Record set ->
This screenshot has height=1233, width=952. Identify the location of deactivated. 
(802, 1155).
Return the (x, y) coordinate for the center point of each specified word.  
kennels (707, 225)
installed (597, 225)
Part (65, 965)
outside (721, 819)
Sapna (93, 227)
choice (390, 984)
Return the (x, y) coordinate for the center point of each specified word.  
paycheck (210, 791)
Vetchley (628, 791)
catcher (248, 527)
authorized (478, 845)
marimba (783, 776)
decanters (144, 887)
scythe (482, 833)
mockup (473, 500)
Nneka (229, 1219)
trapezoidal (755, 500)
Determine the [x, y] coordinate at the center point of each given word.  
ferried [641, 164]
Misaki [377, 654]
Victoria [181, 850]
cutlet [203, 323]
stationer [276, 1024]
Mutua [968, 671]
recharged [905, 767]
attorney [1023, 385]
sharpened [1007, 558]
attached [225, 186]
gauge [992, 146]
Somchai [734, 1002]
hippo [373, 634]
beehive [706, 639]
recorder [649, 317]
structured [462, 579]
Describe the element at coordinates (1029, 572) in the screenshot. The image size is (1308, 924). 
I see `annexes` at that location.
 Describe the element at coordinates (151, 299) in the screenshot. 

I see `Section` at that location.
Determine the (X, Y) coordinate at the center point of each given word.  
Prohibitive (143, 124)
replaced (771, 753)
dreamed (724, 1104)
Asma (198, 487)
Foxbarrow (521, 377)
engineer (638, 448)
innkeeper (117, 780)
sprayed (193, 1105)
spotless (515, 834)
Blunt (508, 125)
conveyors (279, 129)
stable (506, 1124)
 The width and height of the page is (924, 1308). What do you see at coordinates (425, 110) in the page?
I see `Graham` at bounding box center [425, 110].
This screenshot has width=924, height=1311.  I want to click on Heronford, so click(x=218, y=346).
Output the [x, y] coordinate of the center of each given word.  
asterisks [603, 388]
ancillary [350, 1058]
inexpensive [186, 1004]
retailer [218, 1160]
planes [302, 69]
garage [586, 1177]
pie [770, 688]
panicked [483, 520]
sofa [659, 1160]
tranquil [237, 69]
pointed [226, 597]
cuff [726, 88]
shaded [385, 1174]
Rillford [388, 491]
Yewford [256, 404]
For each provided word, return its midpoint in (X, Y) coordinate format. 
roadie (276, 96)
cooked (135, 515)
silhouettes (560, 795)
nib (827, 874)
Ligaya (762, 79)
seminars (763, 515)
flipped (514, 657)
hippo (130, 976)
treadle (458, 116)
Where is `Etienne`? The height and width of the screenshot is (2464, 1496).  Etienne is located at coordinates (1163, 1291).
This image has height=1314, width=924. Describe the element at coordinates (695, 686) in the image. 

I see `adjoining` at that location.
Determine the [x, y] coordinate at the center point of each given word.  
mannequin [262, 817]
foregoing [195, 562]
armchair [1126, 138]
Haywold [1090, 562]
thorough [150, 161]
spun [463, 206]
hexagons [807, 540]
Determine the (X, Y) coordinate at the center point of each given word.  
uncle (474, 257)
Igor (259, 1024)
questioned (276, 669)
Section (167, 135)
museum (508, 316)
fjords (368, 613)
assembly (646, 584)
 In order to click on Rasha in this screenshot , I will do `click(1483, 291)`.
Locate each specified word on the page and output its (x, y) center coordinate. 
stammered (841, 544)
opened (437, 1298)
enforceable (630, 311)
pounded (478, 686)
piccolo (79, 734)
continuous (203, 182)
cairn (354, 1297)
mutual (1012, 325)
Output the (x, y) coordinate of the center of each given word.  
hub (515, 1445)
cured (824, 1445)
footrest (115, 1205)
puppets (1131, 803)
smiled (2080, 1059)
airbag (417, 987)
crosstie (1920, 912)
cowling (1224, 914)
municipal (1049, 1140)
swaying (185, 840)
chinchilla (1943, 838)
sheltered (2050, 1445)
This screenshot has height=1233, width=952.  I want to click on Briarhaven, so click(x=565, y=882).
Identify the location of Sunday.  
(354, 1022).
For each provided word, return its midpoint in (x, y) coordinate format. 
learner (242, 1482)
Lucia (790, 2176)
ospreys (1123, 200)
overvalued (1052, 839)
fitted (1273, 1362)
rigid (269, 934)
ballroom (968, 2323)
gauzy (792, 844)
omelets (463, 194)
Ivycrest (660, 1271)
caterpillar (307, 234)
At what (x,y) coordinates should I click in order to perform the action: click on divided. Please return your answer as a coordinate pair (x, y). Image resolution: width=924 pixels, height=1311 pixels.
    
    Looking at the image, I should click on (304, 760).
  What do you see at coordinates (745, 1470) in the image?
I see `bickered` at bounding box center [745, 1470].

What the task asks ->
Can you render the entries above as a numbered list, from the line containing "Locate each specified" down to the line containing "mutual (1012, 325)", both included, leaving out any blank lines?

Output of the task ->
1. Locate each specified word on the page and output its (x, y) center coordinate. 
2. stammered (841, 544)
3. opened (437, 1298)
4. enforceable (630, 311)
5. pounded (478, 686)
6. piccolo (79, 734)
7. continuous (203, 182)
8. cairn (354, 1297)
9. mutual (1012, 325)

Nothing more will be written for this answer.